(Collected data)
▼

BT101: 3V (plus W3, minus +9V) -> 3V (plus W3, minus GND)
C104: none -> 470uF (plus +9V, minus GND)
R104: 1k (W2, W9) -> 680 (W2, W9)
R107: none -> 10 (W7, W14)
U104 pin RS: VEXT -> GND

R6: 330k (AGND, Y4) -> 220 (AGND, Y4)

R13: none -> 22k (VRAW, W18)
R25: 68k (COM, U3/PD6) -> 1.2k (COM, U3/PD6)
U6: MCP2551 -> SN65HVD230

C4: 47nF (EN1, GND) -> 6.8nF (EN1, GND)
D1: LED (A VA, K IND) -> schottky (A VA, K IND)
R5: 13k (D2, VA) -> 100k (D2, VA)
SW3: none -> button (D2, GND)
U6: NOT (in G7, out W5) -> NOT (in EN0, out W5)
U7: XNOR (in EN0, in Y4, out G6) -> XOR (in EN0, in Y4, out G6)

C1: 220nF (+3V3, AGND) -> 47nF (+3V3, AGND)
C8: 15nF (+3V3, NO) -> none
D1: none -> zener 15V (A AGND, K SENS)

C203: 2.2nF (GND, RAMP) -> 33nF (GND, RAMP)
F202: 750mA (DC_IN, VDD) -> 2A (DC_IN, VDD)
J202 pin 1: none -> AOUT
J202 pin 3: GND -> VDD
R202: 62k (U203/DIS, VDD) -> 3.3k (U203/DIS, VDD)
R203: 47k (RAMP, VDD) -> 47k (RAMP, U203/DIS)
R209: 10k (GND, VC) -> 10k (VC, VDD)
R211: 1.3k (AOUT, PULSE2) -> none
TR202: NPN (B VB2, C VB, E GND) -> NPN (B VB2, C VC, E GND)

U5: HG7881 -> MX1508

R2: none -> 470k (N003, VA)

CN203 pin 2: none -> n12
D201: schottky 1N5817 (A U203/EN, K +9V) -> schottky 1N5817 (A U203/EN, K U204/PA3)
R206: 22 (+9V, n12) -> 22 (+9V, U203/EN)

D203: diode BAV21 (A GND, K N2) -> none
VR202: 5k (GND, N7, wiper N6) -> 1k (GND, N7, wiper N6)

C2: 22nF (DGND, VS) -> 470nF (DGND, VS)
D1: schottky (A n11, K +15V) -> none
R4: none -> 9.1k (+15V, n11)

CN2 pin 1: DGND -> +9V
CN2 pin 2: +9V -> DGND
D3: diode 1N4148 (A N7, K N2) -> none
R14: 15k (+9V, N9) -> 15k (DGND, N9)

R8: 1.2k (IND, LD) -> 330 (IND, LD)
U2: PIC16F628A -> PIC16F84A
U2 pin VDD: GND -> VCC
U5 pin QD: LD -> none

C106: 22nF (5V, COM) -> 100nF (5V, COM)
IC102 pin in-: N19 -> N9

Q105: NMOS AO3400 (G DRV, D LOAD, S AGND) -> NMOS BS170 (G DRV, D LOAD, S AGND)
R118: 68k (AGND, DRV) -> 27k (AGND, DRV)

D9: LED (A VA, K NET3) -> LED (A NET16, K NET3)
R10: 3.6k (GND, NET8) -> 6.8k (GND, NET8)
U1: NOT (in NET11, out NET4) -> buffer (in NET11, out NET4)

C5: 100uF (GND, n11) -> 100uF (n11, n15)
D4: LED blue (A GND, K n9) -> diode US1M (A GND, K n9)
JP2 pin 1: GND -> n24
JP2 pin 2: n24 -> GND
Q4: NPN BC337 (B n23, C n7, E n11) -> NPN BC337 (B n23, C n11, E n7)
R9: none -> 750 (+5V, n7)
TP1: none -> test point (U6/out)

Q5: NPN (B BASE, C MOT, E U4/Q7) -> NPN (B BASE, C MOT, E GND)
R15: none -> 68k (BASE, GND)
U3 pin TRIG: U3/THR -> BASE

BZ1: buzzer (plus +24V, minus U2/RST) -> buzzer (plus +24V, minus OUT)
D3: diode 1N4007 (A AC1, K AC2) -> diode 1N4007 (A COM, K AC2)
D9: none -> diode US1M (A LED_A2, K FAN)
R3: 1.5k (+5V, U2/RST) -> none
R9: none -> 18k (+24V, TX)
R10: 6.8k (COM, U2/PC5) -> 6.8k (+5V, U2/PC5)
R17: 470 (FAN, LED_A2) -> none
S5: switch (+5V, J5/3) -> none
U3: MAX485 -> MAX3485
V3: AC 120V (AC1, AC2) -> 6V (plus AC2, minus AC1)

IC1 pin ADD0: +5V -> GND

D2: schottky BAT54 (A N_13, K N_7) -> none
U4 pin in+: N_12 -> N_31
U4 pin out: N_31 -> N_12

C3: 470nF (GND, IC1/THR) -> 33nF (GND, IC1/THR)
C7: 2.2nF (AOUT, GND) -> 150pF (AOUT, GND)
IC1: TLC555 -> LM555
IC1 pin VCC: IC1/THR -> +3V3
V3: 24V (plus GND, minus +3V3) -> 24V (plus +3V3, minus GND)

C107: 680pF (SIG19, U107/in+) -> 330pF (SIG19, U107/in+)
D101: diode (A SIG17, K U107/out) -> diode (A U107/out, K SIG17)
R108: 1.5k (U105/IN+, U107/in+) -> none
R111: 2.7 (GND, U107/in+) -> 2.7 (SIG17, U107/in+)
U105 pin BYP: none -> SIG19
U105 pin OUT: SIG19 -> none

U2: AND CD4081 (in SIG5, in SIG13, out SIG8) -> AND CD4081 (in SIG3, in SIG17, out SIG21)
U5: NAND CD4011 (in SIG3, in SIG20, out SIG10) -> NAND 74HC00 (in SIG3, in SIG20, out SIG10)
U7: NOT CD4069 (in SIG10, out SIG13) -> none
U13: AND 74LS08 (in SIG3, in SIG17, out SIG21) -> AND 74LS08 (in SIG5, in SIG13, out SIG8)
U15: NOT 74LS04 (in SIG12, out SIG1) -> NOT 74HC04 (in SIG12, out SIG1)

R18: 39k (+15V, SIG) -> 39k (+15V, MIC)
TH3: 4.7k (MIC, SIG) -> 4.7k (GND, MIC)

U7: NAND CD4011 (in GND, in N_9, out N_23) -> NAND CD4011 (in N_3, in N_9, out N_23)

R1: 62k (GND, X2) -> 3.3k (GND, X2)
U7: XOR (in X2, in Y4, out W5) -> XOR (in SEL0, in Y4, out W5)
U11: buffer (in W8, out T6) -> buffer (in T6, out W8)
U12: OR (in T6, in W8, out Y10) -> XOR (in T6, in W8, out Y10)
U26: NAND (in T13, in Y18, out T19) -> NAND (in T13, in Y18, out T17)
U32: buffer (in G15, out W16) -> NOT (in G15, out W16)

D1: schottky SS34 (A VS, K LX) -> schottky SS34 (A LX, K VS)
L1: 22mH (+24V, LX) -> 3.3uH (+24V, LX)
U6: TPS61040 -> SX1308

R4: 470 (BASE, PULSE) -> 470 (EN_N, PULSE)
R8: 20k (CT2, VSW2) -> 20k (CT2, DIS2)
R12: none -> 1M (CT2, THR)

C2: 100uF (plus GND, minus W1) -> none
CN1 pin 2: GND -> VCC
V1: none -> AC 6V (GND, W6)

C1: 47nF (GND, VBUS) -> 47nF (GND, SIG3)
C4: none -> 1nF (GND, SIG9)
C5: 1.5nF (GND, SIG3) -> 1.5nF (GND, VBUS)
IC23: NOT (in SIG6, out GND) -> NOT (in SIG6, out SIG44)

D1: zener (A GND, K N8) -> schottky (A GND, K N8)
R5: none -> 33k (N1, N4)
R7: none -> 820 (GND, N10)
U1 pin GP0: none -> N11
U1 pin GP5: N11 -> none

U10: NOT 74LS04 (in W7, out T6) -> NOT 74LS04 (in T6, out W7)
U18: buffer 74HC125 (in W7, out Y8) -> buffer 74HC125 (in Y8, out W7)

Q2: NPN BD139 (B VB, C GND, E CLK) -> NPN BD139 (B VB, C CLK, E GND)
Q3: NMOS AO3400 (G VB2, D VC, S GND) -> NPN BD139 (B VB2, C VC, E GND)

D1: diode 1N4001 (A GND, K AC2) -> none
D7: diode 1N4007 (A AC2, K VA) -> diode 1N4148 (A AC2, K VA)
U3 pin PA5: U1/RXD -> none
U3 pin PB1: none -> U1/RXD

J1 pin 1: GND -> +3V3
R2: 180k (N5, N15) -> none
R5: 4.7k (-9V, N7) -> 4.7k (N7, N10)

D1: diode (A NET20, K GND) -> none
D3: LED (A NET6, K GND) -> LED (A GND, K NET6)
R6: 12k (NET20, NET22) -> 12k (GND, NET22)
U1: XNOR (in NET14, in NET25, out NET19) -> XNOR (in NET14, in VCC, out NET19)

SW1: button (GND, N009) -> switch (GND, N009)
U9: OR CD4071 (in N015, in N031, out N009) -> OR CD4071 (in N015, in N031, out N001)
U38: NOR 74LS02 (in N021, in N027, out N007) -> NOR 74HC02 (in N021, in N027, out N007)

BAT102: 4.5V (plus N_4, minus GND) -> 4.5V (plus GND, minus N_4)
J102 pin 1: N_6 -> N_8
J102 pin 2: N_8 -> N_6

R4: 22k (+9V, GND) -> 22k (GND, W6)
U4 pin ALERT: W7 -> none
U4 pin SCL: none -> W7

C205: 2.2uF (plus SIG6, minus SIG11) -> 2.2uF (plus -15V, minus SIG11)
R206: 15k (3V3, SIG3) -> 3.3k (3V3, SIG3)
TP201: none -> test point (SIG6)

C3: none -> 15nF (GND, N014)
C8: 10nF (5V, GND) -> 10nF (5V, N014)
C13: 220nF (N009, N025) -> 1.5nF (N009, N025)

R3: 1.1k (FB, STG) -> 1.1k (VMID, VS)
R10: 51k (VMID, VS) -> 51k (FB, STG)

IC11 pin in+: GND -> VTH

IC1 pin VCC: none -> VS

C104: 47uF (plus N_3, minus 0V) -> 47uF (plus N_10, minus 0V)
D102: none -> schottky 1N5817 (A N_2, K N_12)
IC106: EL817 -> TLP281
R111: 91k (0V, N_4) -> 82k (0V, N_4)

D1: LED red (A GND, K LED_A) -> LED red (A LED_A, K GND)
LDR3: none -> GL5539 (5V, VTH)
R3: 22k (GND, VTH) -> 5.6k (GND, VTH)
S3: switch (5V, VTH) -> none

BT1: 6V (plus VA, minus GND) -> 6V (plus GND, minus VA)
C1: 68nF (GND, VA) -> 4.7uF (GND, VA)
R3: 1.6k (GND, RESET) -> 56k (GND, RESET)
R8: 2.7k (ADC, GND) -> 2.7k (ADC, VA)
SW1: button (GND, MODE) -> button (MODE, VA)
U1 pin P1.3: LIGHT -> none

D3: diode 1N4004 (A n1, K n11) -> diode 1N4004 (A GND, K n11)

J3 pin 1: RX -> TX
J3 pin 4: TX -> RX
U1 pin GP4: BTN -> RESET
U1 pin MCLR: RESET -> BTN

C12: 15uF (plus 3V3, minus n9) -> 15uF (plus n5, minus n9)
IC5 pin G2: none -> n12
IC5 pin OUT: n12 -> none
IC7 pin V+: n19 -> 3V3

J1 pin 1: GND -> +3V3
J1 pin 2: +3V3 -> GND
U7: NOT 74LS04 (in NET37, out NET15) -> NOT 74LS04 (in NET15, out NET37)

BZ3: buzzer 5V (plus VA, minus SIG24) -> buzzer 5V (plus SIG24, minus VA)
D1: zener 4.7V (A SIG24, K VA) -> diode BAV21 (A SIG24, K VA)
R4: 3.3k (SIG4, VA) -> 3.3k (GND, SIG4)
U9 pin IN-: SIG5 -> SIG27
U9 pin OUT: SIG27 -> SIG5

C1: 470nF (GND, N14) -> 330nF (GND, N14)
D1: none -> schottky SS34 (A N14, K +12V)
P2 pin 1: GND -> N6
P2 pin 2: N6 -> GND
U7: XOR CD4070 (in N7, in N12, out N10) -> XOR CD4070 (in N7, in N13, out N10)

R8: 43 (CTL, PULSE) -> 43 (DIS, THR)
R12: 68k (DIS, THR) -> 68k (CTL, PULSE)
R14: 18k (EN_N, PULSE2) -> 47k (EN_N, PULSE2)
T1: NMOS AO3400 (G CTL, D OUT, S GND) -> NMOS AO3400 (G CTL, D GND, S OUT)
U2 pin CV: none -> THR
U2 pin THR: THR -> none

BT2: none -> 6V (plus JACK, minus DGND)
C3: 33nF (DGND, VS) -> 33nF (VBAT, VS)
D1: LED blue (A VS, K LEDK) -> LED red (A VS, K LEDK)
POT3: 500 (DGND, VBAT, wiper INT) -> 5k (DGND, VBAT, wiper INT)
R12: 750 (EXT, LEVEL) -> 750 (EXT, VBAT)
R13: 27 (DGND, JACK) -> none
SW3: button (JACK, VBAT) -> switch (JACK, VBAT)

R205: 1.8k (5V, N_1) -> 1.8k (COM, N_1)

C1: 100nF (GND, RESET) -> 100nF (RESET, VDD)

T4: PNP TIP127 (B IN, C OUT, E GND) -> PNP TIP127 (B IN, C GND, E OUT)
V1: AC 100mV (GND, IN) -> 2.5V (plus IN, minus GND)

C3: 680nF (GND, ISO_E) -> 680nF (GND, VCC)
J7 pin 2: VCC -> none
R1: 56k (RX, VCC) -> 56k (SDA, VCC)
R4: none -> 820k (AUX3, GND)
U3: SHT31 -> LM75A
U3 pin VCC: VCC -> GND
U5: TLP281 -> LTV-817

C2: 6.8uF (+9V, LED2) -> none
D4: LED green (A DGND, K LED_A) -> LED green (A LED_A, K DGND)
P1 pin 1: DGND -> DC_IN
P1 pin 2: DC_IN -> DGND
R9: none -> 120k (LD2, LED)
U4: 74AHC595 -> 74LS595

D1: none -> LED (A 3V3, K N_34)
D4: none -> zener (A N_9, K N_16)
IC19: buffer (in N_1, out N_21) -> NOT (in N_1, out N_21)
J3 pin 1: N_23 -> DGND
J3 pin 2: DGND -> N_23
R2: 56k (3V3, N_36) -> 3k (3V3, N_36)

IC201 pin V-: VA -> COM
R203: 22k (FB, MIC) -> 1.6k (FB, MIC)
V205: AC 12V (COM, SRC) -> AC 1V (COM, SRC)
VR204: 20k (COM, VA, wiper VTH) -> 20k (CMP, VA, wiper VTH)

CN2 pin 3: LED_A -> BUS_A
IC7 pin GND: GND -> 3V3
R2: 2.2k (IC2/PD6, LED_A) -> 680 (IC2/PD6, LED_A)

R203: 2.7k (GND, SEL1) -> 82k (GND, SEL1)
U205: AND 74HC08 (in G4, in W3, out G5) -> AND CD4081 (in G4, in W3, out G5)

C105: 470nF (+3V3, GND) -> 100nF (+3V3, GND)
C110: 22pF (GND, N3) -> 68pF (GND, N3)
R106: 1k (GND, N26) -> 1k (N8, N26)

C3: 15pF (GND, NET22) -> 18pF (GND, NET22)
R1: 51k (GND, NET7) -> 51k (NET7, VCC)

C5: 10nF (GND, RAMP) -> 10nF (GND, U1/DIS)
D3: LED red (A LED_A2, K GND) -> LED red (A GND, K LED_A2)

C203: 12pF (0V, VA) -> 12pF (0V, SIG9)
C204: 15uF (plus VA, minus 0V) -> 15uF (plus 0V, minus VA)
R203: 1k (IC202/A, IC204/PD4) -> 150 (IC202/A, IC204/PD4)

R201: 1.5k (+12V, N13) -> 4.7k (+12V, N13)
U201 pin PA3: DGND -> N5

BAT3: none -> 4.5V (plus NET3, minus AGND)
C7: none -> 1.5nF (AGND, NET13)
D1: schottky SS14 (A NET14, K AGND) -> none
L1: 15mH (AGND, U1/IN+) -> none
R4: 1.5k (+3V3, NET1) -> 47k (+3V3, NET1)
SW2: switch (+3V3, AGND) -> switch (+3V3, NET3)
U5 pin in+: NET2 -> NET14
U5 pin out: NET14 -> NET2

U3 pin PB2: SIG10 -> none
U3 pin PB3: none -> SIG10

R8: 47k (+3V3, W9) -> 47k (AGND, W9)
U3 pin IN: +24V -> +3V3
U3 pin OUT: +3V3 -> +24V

▲

WHAT YOU SHOULD DO »
Beginning at the line with "R25: 68k (COM, U3/PD6) -> 1.2k (COM, U3/PD6)" and stopping after the line with "J202 pin 3: GND -> VDD", please write out every line of the data above exactly and nothing else.

ANSWER BOX »
R25: 68k (COM, U3/PD6) -> 1.2k (COM, U3/PD6)
U6: MCP2551 -> SN65HVD230

C4: 47nF (EN1, GND) -> 6.8nF (EN1, GND)
D1: LED (A VA, K IND) -> schottky (A VA, K IND)
R5: 13k (D2, VA) -> 100k (D2, VA)
SW3: none -> button (D2, GND)
U6: NOT (in G7, out W5) -> NOT (in EN0, out W5)
U7: XNOR (in EN0, in Y4, out G6) -> XOR (in EN0, in Y4, out G6)

C1: 220nF (+3V3, AGND) -> 47nF (+3V3, AGND)
C8: 15nF (+3V3, NO) -> none
D1: none -> zener 15V (A AGND, K SENS)

C203: 2.2nF (GND, RAMP) -> 33nF (GND, RAMP)
F202: 750mA (DC_IN, VDD) -> 2A (DC_IN, VDD)
J202 pin 1: none -> AOUT
J202 pin 3: GND -> VDD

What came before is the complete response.